-- START OF Exercise material --

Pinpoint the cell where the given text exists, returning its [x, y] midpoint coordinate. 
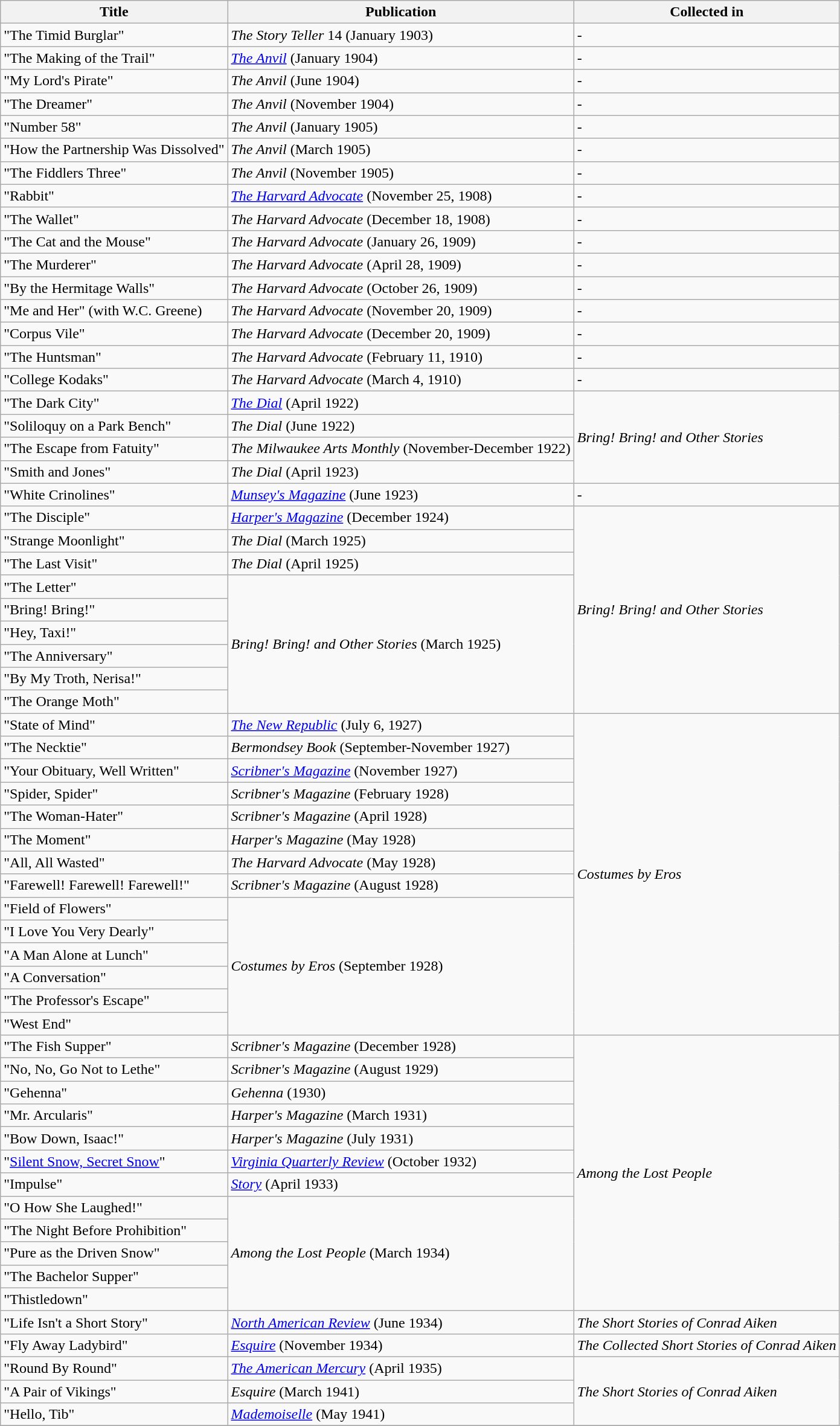
"The Necktie" [114, 748]
Esquire (November 1934) [401, 1345]
"The Bachelor Supper" [114, 1276]
"Pure as the Driven Snow" [114, 1253]
"The Last Visit" [114, 563]
"Silent Snow, Secret Snow" [114, 1161]
"Number 58" [114, 127]
"The Cat and the Mouse" [114, 242]
The Harvard Advocate (November 20, 1909) [401, 311]
"The Huntsman" [114, 357]
"Spider, Spider" [114, 794]
Bermondsey Book (September-November 1927) [401, 748]
Scribner's Magazine (August 1929) [401, 1069]
"The Wallet" [114, 219]
"White Crinolines" [114, 495]
Collected in [707, 12]
The Dial (April 1925) [401, 563]
"O How She Laughed!" [114, 1207]
"Mr. Arcularis" [114, 1115]
Mademoiselle (May 1941) [401, 1414]
"The Night Before Prohibition" [114, 1230]
The Anvil (June 1904) [401, 81]
The Harvard Advocate (December 20, 1909) [401, 334]
"A Pair of Vikings" [114, 1391]
"College Kodaks" [114, 380]
The Dial (March 1925) [401, 540]
Scribner's Magazine (April 1928) [401, 816]
Scribner's Magazine (February 1928) [401, 794]
"Fly Away Ladybird" [114, 1345]
"Life Isn't a Short Story" [114, 1322]
"Field of Flowers" [114, 908]
The Harvard Advocate (February 11, 1910) [401, 357]
"State of Mind" [114, 725]
"The Dreamer" [114, 104]
Title [114, 12]
Harper's Magazine (December 1924) [401, 518]
"The Disciple" [114, 518]
"Gehenna" [114, 1092]
The Anvil (January 1905) [401, 127]
"West End" [114, 1024]
"The Dark City" [114, 403]
"The Making of the Trail" [114, 58]
The Dial (June 1922) [401, 426]
"How the Partnership Was Dissolved" [114, 150]
Costumes by Eros [707, 874]
The New Republic (July 6, 1927) [401, 725]
The Anvil (November 1905) [401, 173]
Publication [401, 12]
"A Man Alone at Lunch" [114, 954]
"The Woman-Hater" [114, 816]
Story (April 1933) [401, 1184]
The Anvil (November 1904) [401, 104]
The Dial (April 1922) [401, 403]
"Impulse" [114, 1184]
Harper's Magazine (July 1931) [401, 1138]
The Harvard Advocate (March 4, 1910) [401, 380]
"The Orange Moth" [114, 702]
"The Murderer" [114, 265]
"I Love You Very Dearly" [114, 931]
Esquire (March 1941) [401, 1391]
"All, All Wasted" [114, 862]
"Thistledown" [114, 1299]
Bring! Bring! and Other Stories (March 1925) [401, 644]
The Anvil (January 1904) [401, 58]
"Soliloquy on a Park Bench" [114, 426]
"The Fish Supper" [114, 1047]
"Farewell! Farewell! Farewell!" [114, 885]
"The Letter" [114, 586]
"Round By Round" [114, 1368]
"Your Obituary, Well Written" [114, 771]
The Dial (April 1923) [401, 472]
"Bring! Bring!" [114, 609]
"No, No, Go Not to Lethe" [114, 1069]
"The Anniversary" [114, 655]
Among the Lost People (March 1934) [401, 1253]
"Corpus Vile" [114, 334]
North American Review (June 1934) [401, 1322]
"Hello, Tib" [114, 1414]
Harper's Magazine (May 1928) [401, 839]
Scribner's Magazine (August 1928) [401, 885]
Harper's Magazine (March 1931) [401, 1115]
"By My Troth, Nerisa!" [114, 679]
"The Escape from Fatuity" [114, 449]
"The Moment" [114, 839]
The Anvil (March 1905) [401, 150]
"My Lord's Pirate" [114, 81]
Munsey's Magazine (June 1923) [401, 495]
The American Mercury (April 1935) [401, 1368]
Scribner's Magazine (December 1928) [401, 1047]
"The Timid Burglar" [114, 35]
Gehenna (1930) [401, 1092]
The Harvard Advocate (April 28, 1909) [401, 265]
The Harvard Advocate (May 1928) [401, 862]
The Collected Short Stories of Conrad Aiken [707, 1345]
Costumes by Eros (September 1928) [401, 966]
"Rabbit" [114, 196]
"The Fiddlers Three" [114, 173]
"Bow Down, Isaac!" [114, 1138]
"Me and Her" (with W.C. Greene) [114, 311]
The Harvard Advocate (December 18, 1908) [401, 219]
"The Professor's Escape" [114, 1000]
The Harvard Advocate (January 26, 1909) [401, 242]
Virginia Quarterly Review (October 1932) [401, 1161]
"Strange Moonlight" [114, 540]
Scribner's Magazine (November 1927) [401, 771]
"A Conversation" [114, 977]
"Hey, Taxi!" [114, 632]
The Harvard Advocate (November 25, 1908) [401, 196]
"By the Hermitage Walls" [114, 288]
The Milwaukee Arts Monthly (November-December 1922) [401, 449]
The Harvard Advocate (October 26, 1909) [401, 288]
The Story Teller 14 (January 1903) [401, 35]
"Smith and Jones" [114, 472]
Among the Lost People [707, 1173]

-- END OF Exercise material --

__Written task__: Copy each line from the records above that contains the word "February".

__Solution to this exercise__:
Scribner's Magazine (February 1928) [401, 794]
The Harvard Advocate (February 11, 1910) [401, 357]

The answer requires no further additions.